*Information provided*.
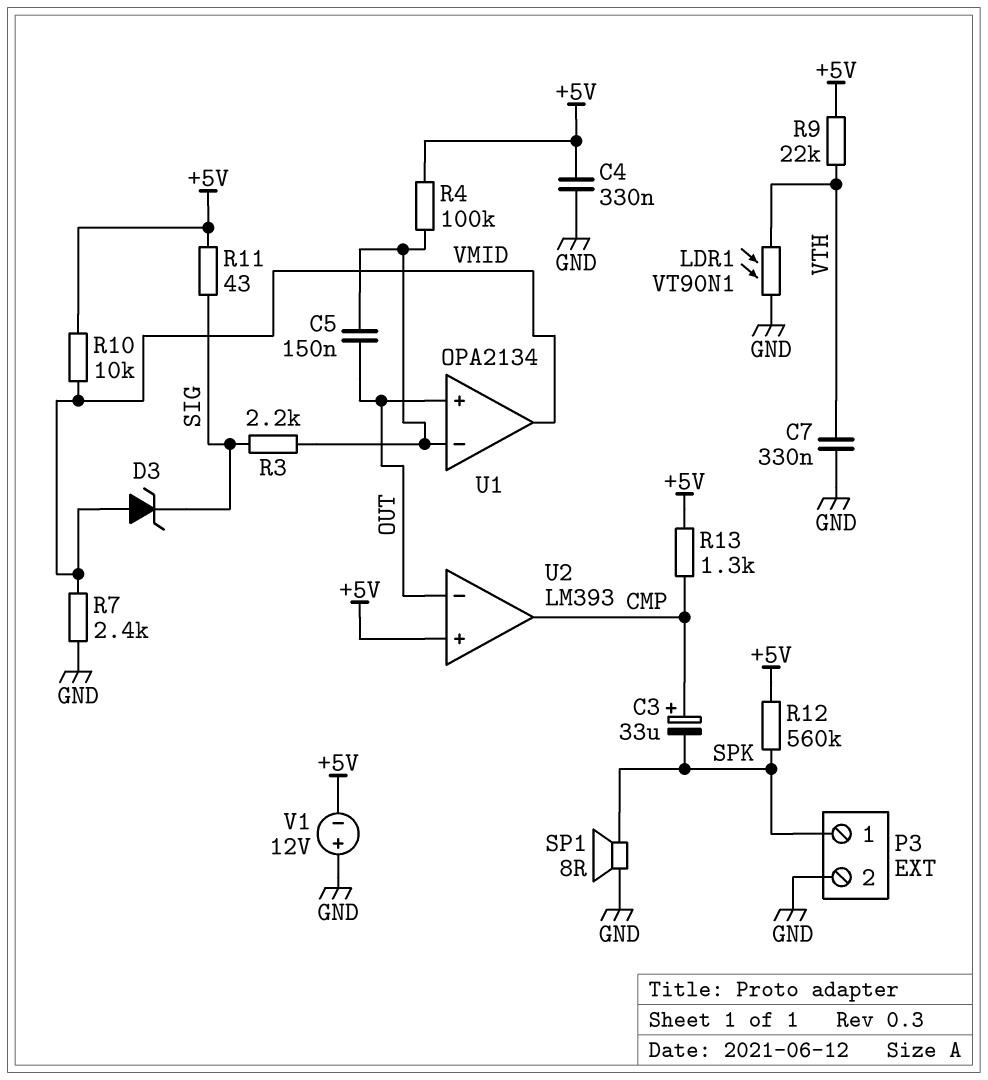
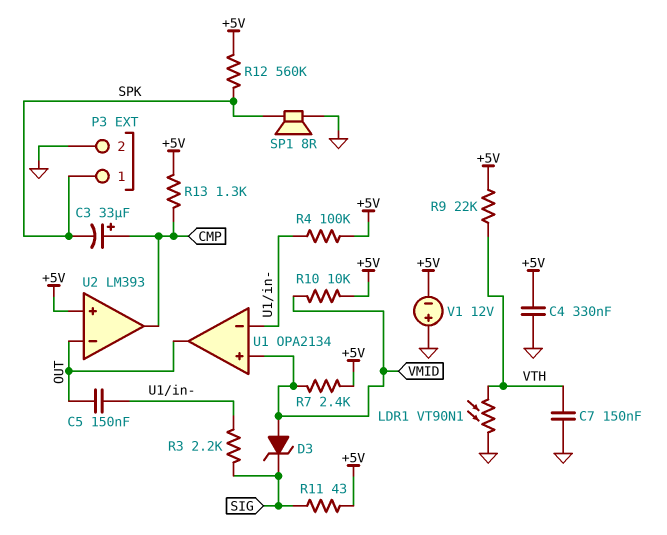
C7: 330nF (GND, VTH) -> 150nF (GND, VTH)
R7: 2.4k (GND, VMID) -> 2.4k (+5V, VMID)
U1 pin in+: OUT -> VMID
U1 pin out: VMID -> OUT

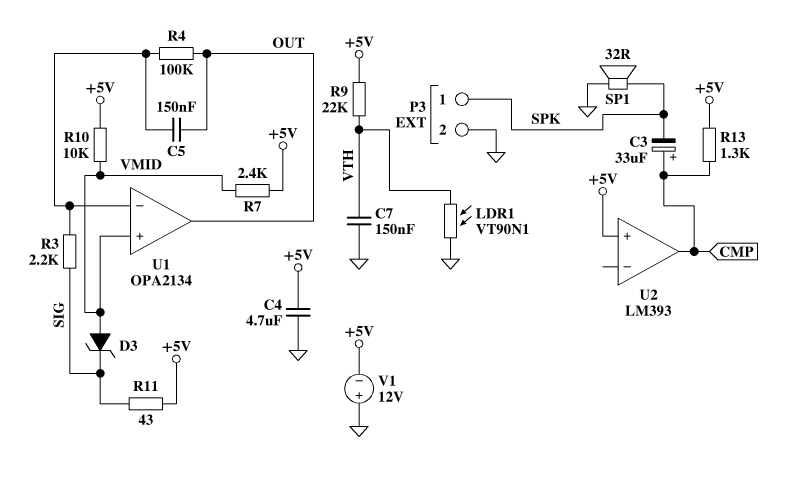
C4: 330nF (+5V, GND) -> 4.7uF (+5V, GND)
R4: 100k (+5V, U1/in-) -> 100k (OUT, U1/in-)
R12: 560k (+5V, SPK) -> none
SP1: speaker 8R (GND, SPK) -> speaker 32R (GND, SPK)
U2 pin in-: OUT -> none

*Task item*. The listing is to be reproduced in full and exactly, except that its pictures are to be dropped.

*Solution*.
C7: 330nF (GND, VTH) -> 150nF (GND, VTH)
R7: 2.4k (GND, VMID) -> 2.4k (+5V, VMID)
U1 pin in+: OUT -> VMID
U1 pin out: VMID -> OUT

C4: 330nF (+5V, GND) -> 4.7uF (+5V, GND)
R4: 100k (+5V, U1/in-) -> 100k (OUT, U1/in-)
R12: 560k (+5V, SPK) -> none
SP1: speaker 8R (GND, SPK) -> speaker 32R (GND, SPK)
U2 pin in-: OUT -> none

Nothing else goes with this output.